Instructions for the task:
Identify all lines of the data containing the string "purple" and copy them.

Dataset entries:
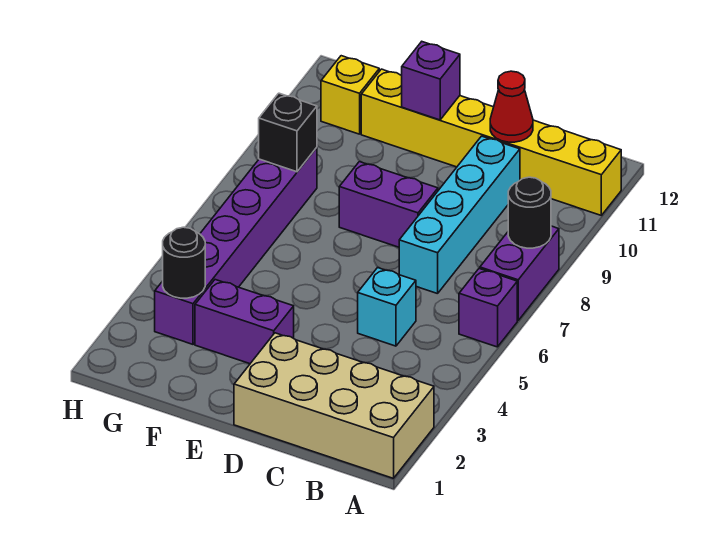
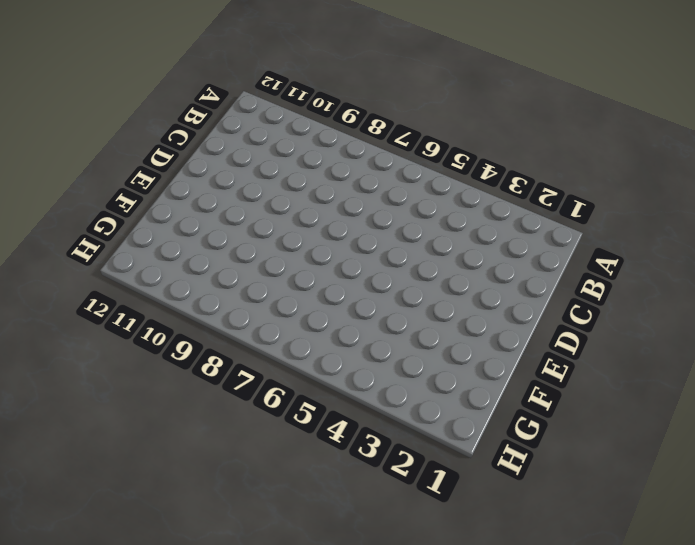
none -> tan brick A1:D2 level 1
none -> purple brick A6 level 1
none -> purple brick A7:A8 level 1

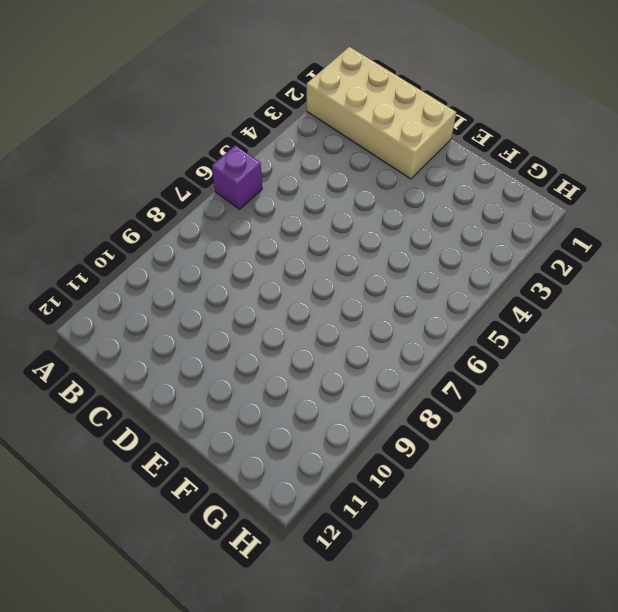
none -> purple brick A7:A8 level 1
none -> yellow brick A11:F11 level 1
none -> cyan brick C5 level 1

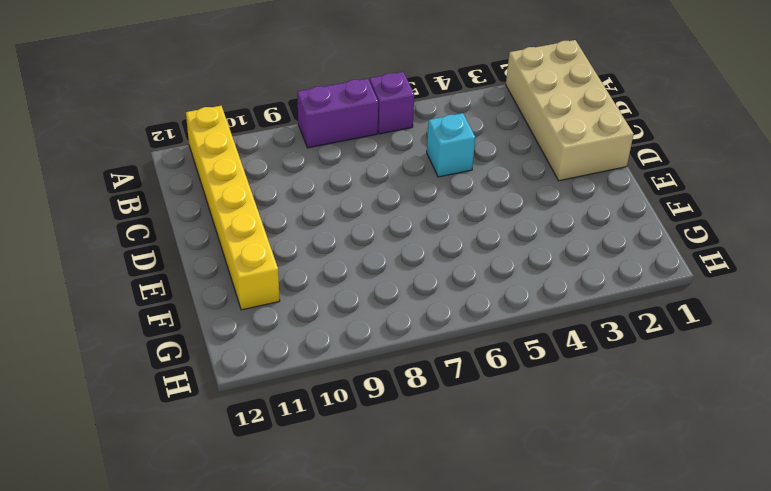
none -> cyan brick C7:C10 level 1
none -> purple brick D8:E8 level 1
none -> purple brick E3:F3 level 1

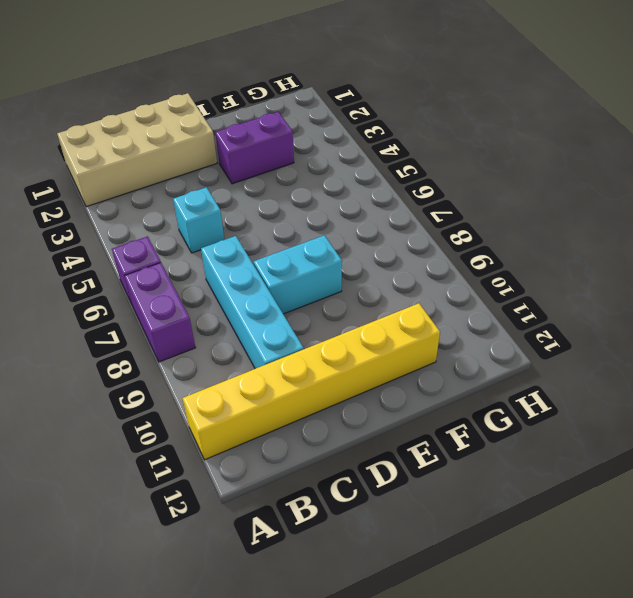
cyan brick D8:E8 level 1 -> purple brick D8:E8 level 1
none -> purple brick G3:G8 level 1
none -> yellow brick G11 level 1
none -> black round brick A8 level 2

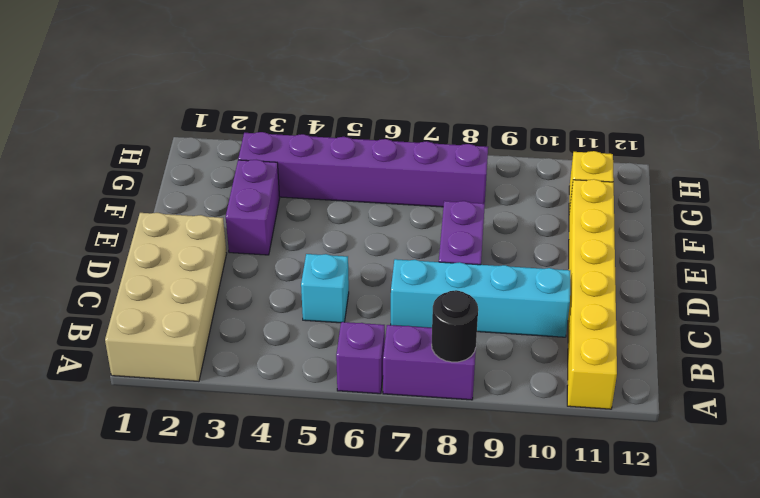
none -> red cone C11 level 2
none -> purple brick E11 level 2
none -> black round brick G3 level 2

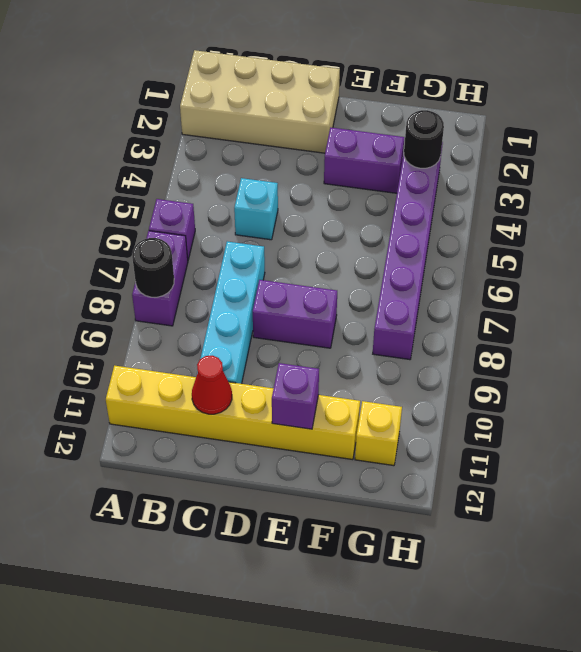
none -> black brick G8 level 2

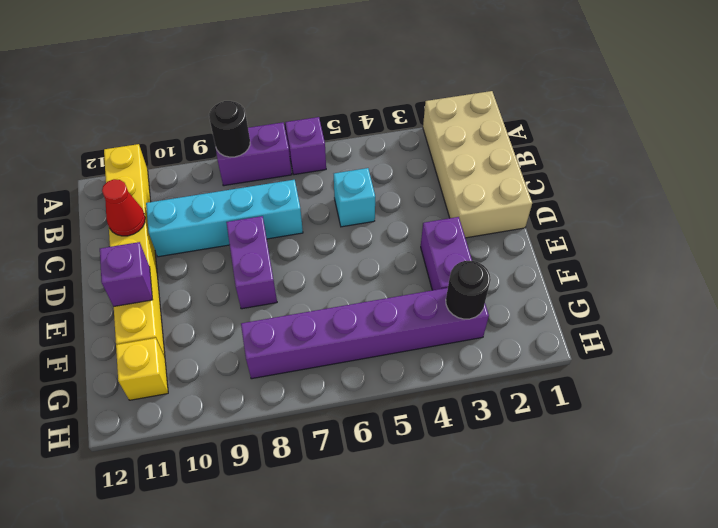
none -> black brick G8 level 2

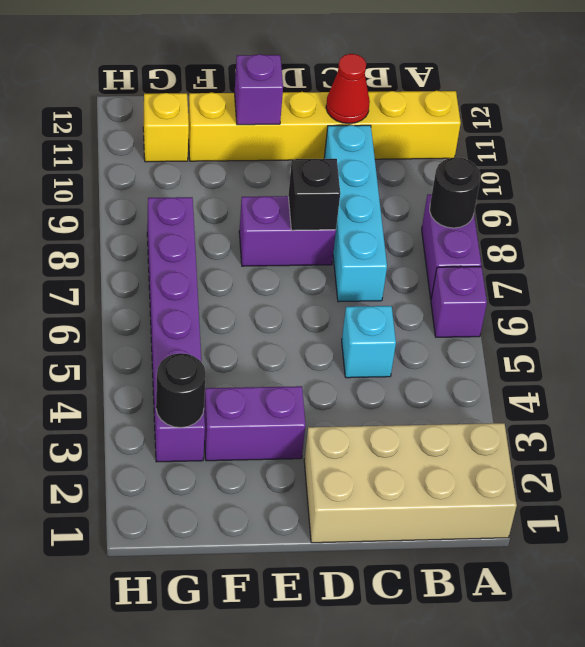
black brick D8 level 2 -> black brick G8 level 2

Task output:
none -> purple brick A6 level 1
none -> purple brick A7:A8 level 1
none -> purple brick A7:A8 level 1
none -> purple brick D8:E8 level 1
none -> purple brick E3:F3 level 1
cyan brick D8:E8 level 1 -> purple brick D8:E8 level 1
none -> purple brick G3:G8 level 1
none -> purple brick E11 level 2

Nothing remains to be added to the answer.